- How to complete this task:
Each record must be copied in full and unchanged; any image it holds is excluded.

(Data to examine)

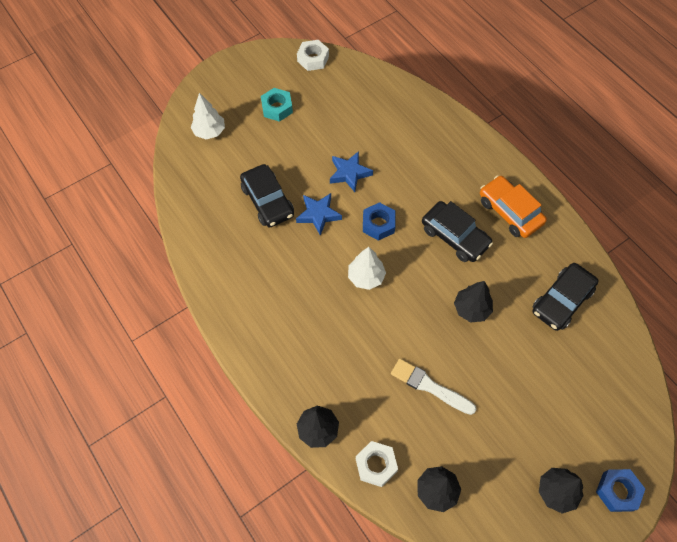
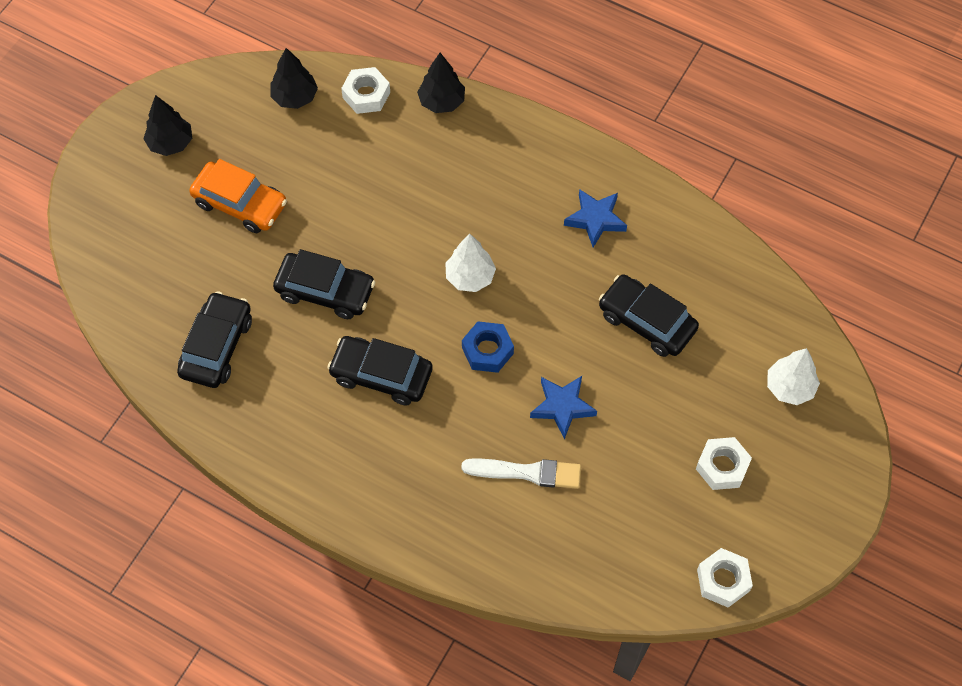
camera: 155 degrees right, 0 degrees up
(277, 108) = (722, 467): turquoise nut -> white nut
(318, 215) = (571, 331): blue star -> blue star (595, 219)
(429, 386) = (341, 188): white brush -> white brush (527, 472)
(471, 309) = (325, 291): black tree -> black car
(509, 212) = (320, 442): orange car -> orange car (240, 204)
(617, 491) = (106, 168): blue nut -> none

(End Data to examine)

- Response for this exercise:
camera: 155 degrees right, 0 degrees up
(277, 108) = (722, 467): turquoise nut -> white nut
(318, 215) = (571, 331): blue star -> blue star (595, 219)
(429, 386) = (341, 188): white brush -> white brush (527, 472)
(471, 309) = (325, 291): black tree -> black car
(509, 212) = (320, 442): orange car -> orange car (240, 204)
(617, 491) = (106, 168): blue nut -> none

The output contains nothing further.